• [What to produce]: Below are entries; output exactly the lines from the one with "move | pink" to the one with "move | scarlet", both included, and nothing else.

• [Input data]:
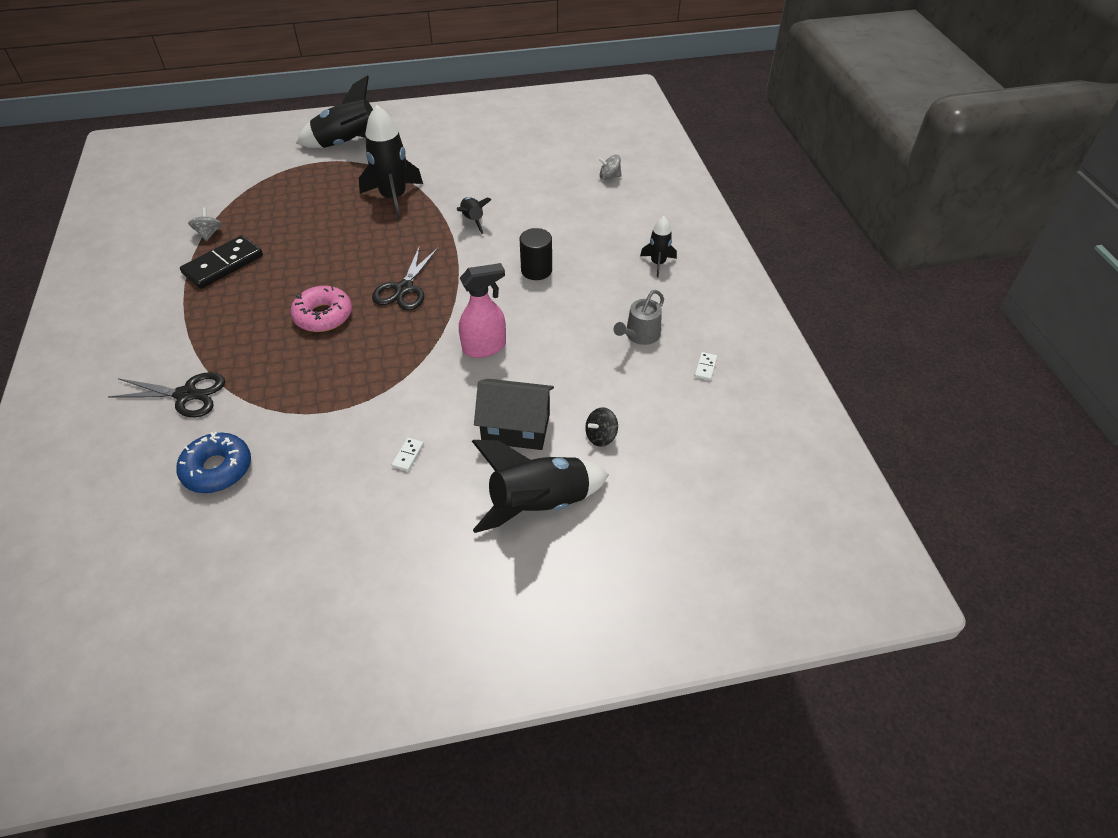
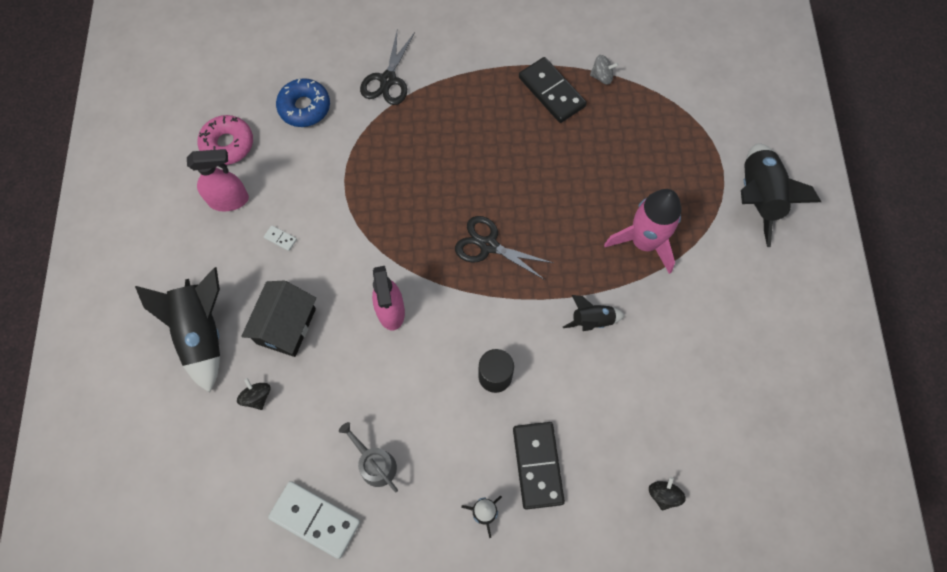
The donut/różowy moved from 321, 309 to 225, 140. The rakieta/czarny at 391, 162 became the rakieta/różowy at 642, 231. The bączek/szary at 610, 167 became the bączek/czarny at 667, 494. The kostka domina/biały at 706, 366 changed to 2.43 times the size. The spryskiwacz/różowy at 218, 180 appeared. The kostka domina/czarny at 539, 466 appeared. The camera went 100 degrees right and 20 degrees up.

* * *

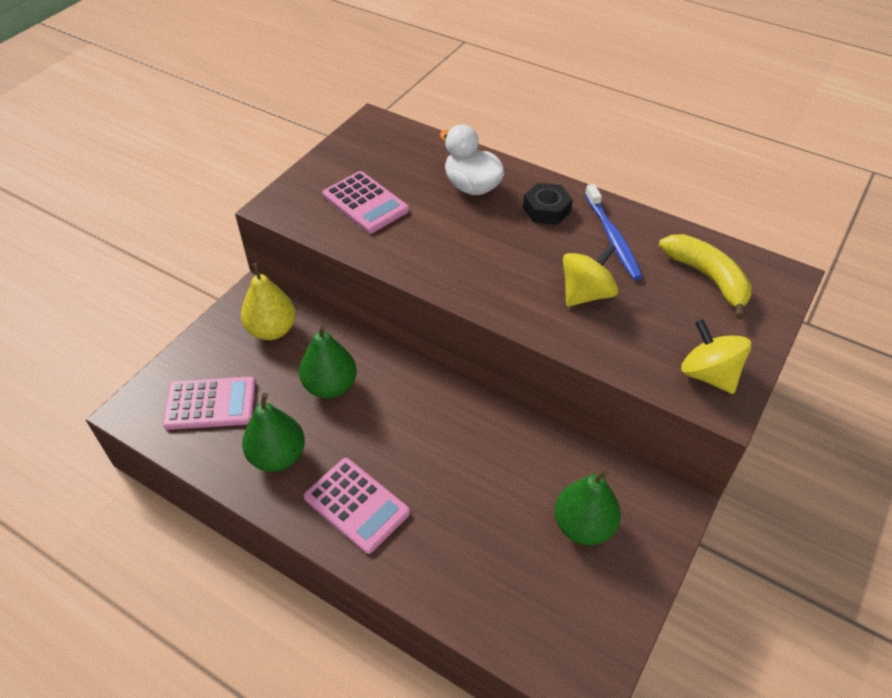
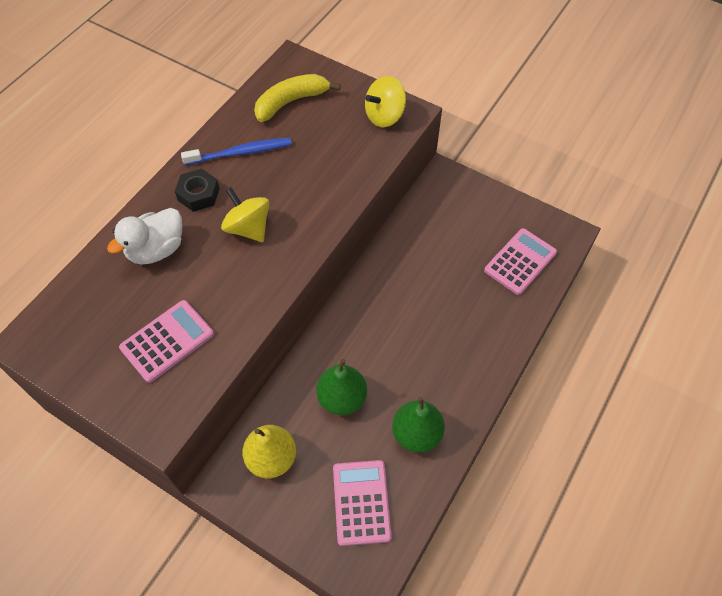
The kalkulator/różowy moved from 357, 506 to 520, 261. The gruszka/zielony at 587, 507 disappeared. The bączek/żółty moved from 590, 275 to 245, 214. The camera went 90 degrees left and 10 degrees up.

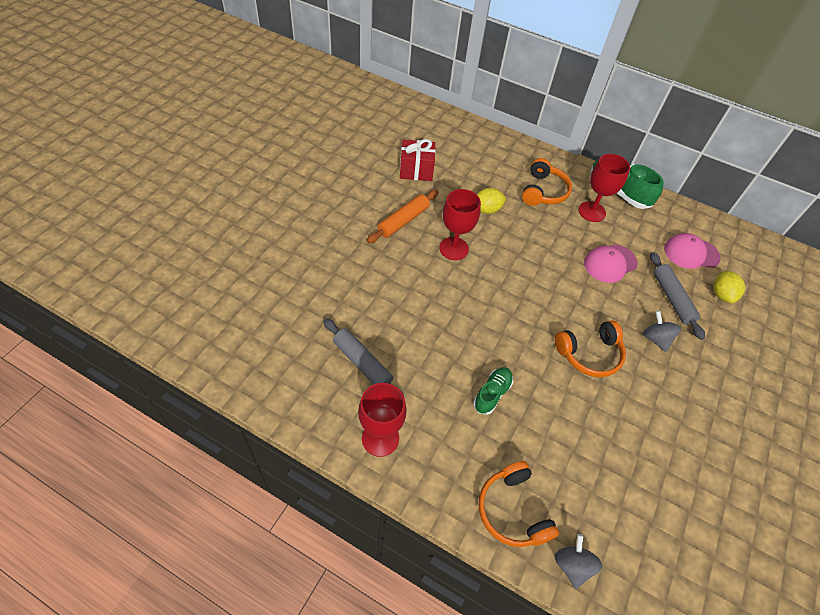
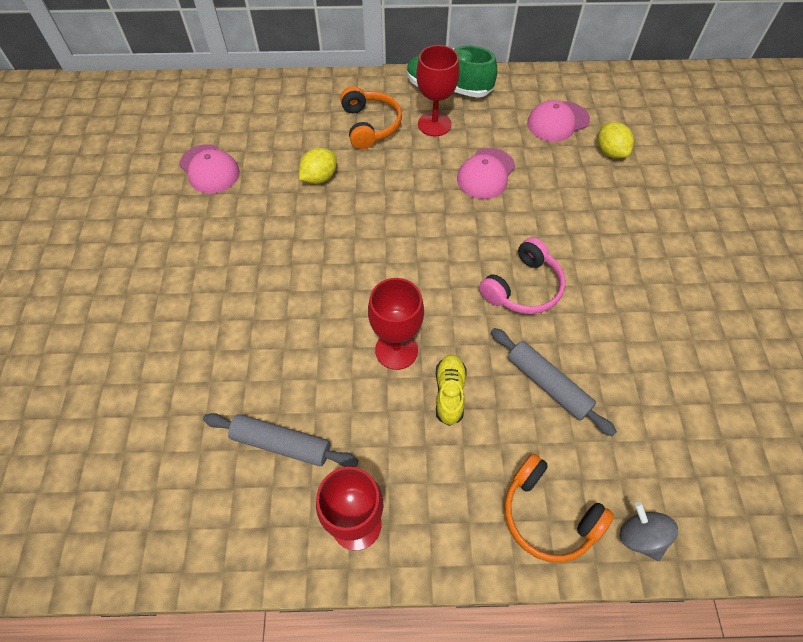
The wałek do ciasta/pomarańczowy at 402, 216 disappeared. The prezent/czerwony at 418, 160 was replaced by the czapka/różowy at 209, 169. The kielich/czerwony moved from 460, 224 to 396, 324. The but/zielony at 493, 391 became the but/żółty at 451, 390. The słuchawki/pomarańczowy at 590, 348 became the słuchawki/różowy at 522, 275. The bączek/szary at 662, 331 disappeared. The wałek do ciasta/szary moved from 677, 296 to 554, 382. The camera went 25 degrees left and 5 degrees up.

==

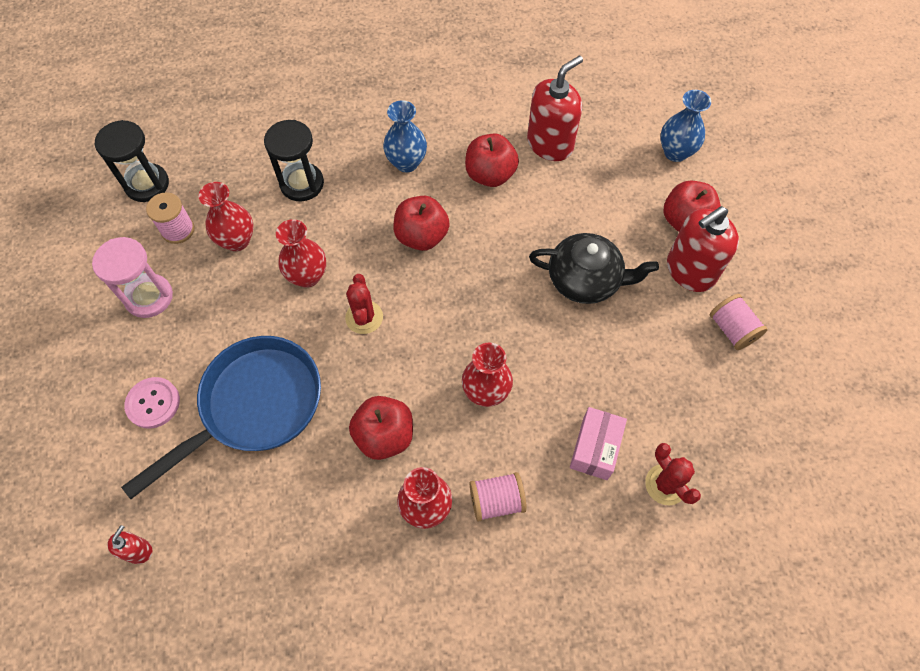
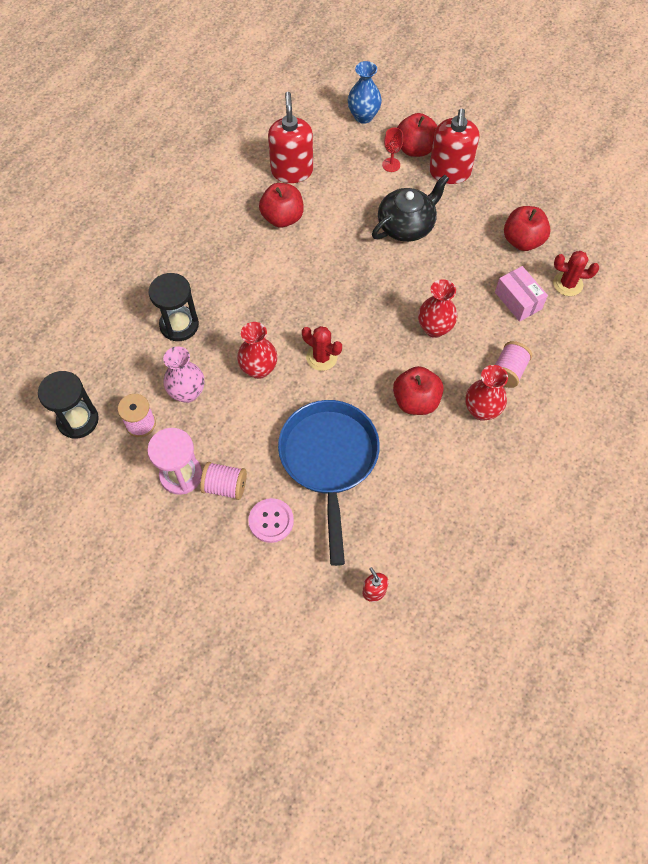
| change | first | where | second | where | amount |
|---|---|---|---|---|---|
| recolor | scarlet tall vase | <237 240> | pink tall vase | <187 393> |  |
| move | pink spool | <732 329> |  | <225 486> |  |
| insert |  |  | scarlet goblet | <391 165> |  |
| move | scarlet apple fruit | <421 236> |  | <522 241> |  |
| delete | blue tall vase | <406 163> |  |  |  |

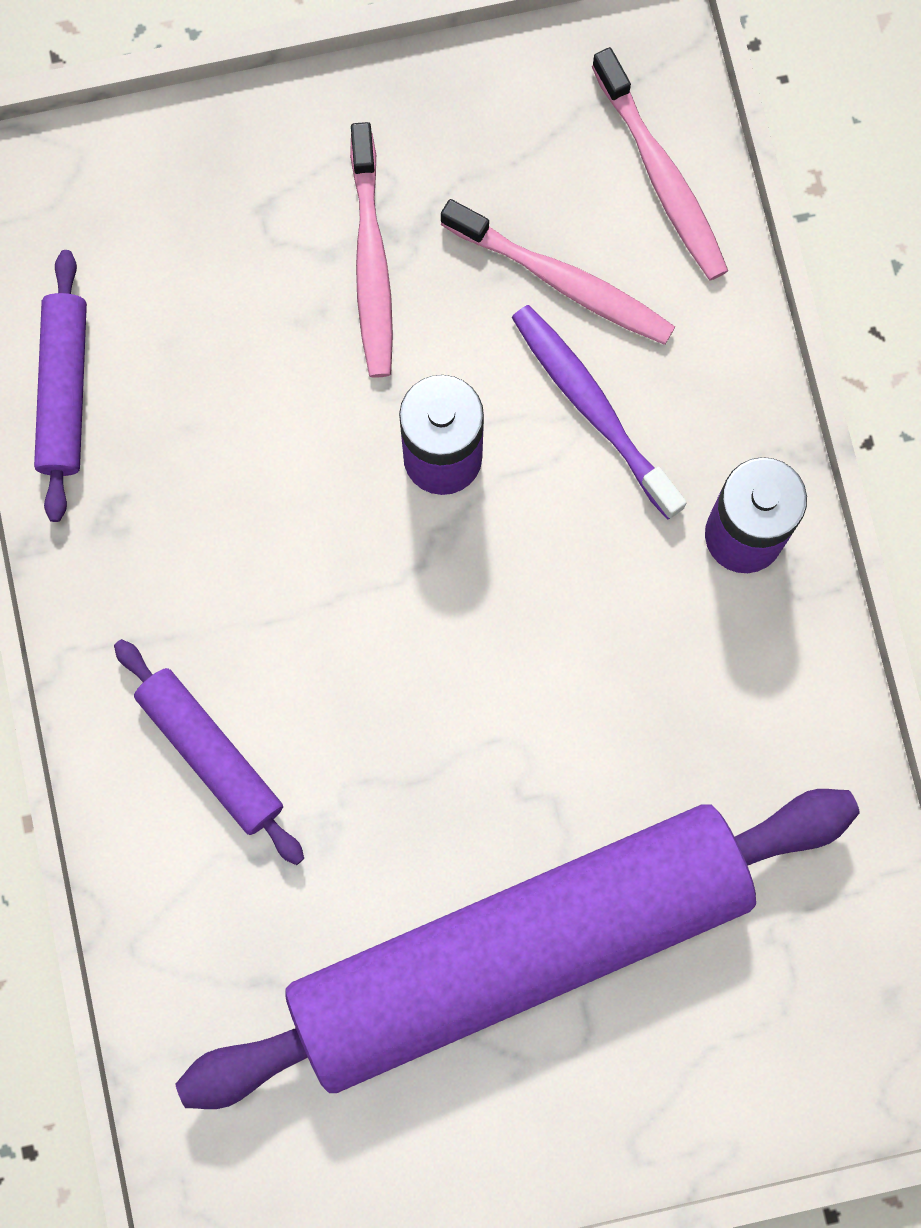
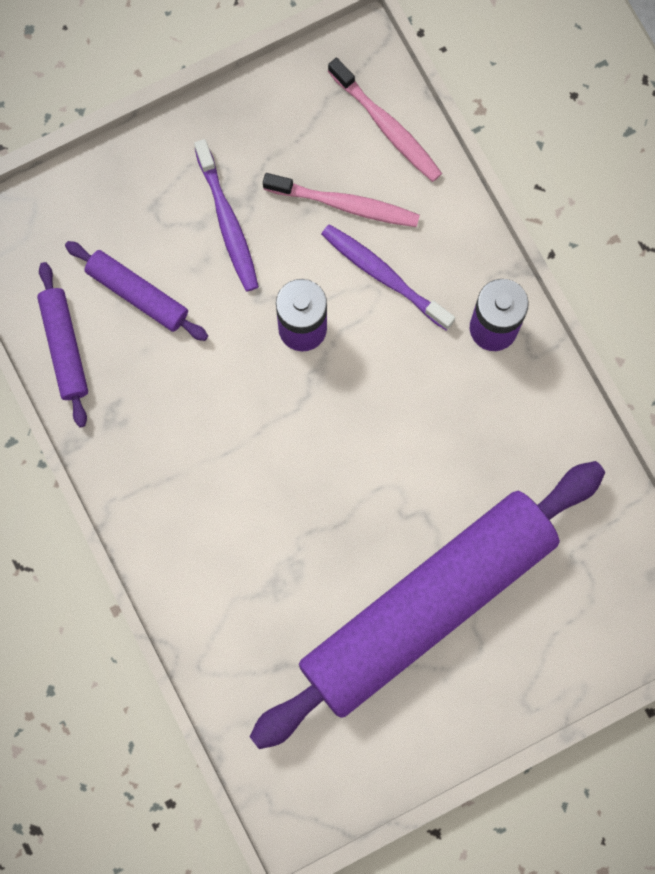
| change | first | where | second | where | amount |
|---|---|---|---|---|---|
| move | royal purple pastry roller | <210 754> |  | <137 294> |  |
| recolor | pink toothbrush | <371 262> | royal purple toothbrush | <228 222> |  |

• [Task output]:
| move | pink spool | <732 329> |  | <225 486> |  |
| insert |  |  | scarlet goblet | <391 165> |  |
| move | scarlet apple fruit | <421 236> |  | <522 241> |  |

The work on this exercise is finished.